# Task requirements:
In the records below, find the line containing "none -> black tile C10:H10 level 1", then extract that line and all subsequent lines exactly, leaving out everything else.

# Data shown:
****
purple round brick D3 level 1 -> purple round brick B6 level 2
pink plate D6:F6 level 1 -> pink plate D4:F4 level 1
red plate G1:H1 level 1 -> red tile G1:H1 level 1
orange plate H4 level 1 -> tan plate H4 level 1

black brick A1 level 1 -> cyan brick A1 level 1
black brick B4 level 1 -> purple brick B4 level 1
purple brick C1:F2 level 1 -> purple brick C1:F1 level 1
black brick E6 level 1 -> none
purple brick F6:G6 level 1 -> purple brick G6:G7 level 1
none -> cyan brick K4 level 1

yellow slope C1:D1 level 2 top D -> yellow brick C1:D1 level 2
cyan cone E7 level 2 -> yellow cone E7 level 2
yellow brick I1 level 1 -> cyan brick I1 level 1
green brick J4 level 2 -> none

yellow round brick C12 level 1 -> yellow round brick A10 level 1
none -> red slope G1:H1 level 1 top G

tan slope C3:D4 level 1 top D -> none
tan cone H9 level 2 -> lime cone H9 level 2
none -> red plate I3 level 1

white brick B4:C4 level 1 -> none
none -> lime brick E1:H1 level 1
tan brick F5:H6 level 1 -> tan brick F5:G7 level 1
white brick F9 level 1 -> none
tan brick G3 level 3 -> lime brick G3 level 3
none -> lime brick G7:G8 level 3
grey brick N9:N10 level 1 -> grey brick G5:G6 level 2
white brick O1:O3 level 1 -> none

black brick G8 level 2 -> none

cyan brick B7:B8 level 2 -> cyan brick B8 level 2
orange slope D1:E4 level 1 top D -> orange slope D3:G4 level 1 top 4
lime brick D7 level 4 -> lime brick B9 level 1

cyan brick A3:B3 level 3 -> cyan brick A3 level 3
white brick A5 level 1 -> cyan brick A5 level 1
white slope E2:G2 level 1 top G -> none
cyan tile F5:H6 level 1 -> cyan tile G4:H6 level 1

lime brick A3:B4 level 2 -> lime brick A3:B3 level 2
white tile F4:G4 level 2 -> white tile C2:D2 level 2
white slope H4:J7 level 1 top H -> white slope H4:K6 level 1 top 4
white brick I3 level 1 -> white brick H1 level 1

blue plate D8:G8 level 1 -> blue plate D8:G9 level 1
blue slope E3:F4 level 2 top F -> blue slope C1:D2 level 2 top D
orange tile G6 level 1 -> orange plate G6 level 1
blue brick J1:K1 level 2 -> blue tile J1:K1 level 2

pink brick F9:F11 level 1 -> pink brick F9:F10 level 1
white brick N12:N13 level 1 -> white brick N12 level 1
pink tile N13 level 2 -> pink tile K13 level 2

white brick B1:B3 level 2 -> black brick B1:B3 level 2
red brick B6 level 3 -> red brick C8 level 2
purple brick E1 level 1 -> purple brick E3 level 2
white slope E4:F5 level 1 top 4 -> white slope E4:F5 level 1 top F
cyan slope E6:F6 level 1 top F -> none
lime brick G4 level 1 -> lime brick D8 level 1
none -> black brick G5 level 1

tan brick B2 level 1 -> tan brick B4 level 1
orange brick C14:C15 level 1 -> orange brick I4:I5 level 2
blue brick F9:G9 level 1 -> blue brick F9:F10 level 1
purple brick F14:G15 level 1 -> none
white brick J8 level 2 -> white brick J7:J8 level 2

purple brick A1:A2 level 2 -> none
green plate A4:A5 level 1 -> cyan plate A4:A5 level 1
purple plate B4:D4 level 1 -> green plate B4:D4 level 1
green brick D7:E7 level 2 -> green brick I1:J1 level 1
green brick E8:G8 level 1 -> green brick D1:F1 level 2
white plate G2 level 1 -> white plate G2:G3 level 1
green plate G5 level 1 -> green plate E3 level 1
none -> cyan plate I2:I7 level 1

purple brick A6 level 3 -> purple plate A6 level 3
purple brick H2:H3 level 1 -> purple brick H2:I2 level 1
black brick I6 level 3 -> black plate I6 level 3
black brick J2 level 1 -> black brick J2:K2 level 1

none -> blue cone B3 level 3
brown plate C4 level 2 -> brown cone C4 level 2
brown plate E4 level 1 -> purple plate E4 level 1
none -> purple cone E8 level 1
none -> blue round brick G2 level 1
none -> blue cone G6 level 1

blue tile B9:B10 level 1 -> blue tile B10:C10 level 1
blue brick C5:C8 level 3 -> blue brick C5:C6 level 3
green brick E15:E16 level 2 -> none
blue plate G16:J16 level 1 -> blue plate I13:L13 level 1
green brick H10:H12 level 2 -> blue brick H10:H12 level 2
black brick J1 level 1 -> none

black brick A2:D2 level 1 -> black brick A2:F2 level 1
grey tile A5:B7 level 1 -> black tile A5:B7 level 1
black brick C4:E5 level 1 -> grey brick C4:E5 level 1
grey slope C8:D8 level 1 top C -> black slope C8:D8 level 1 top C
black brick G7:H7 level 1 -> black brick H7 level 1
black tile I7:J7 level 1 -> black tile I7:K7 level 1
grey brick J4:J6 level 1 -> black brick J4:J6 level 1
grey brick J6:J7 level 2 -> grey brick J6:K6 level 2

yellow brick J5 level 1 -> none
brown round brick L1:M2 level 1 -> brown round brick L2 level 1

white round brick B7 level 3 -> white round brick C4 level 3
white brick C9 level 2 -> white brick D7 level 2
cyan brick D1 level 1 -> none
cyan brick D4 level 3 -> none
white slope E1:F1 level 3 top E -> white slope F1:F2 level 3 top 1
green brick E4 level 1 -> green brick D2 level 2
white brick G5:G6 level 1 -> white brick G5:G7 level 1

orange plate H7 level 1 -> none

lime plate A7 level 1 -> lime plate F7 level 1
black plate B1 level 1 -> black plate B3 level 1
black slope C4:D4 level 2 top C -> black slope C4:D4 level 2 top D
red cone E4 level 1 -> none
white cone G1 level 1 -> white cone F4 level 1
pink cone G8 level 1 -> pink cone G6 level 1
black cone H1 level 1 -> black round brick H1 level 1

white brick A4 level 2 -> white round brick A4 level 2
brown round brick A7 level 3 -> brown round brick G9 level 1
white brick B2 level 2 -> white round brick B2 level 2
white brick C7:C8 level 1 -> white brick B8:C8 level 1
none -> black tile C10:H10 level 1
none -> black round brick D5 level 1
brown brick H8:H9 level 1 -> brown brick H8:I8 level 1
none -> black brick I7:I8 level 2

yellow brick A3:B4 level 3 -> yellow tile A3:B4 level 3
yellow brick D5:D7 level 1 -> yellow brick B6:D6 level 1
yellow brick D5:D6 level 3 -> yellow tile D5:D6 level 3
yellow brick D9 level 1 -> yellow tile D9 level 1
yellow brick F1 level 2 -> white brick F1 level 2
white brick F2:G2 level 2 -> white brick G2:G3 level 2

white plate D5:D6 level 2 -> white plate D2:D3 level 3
****
# Output:
none -> black tile C10:H10 level 1
none -> black round brick D5 level 1
brown brick H8:H9 level 1 -> brown brick H8:I8 level 1
none -> black brick I7:I8 level 2

yellow brick A3:B4 level 3 -> yellow tile A3:B4 level 3
yellow brick D5:D7 level 1 -> yellow brick B6:D6 level 1
yellow brick D5:D6 level 3 -> yellow tile D5:D6 level 3
yellow brick D9 level 1 -> yellow tile D9 level 1
yellow brick F1 level 2 -> white brick F1 level 2
white brick F2:G2 level 2 -> white brick G2:G3 level 2

white plate D5:D6 level 2 -> white plate D2:D3 level 3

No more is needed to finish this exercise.